■ **What to do**
The listing below contains a span that opens with the line containing "black tile A3" and closes with the line containing "none -> brown cone E3 level 1". Return that span exactly.

■ **Material provided**
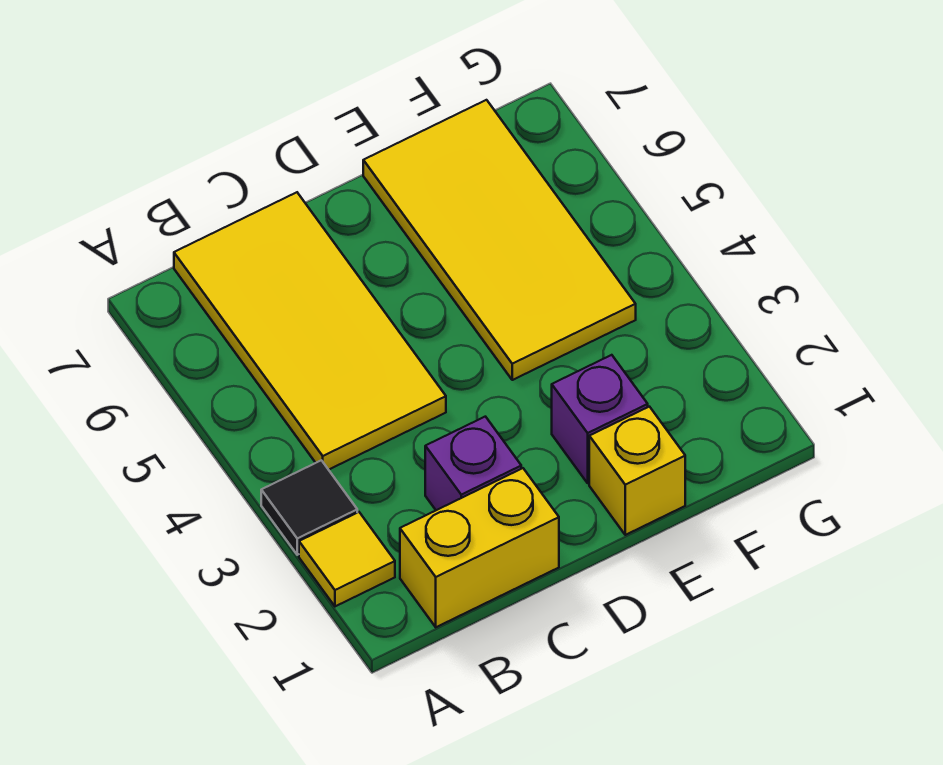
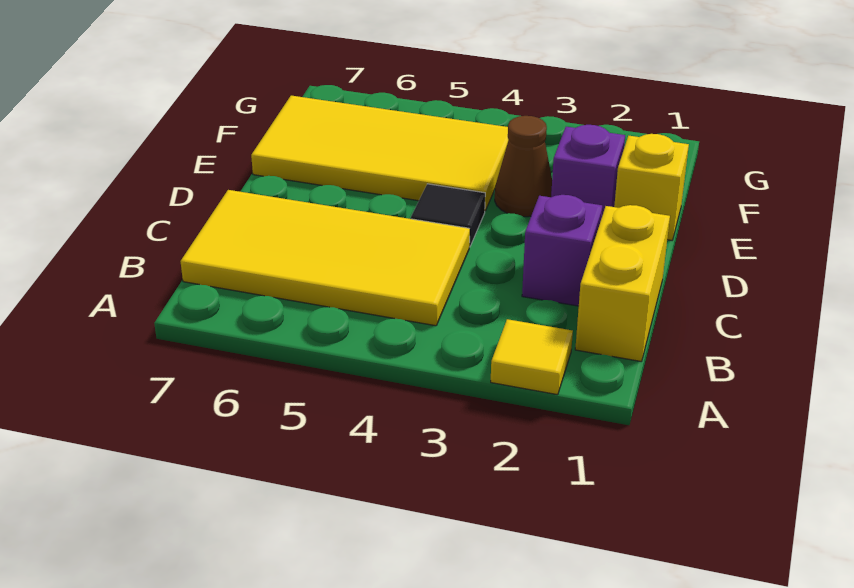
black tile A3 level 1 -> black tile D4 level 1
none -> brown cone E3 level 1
==
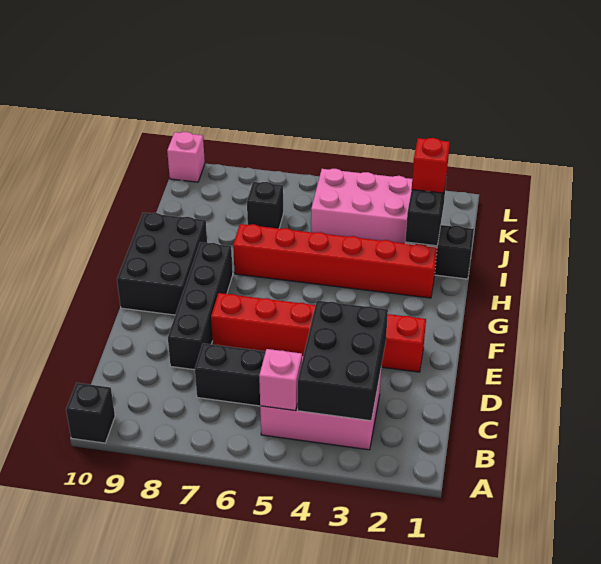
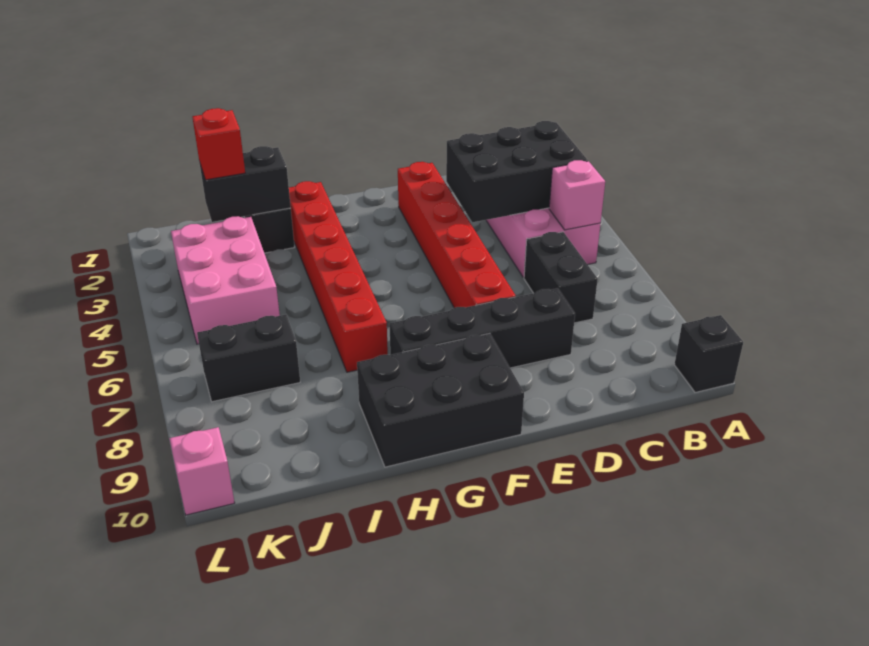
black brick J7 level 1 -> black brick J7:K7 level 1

■ **Response to this exercise**
black tile A3 level 1 -> black tile D4 level 1
none -> brown cone E3 level 1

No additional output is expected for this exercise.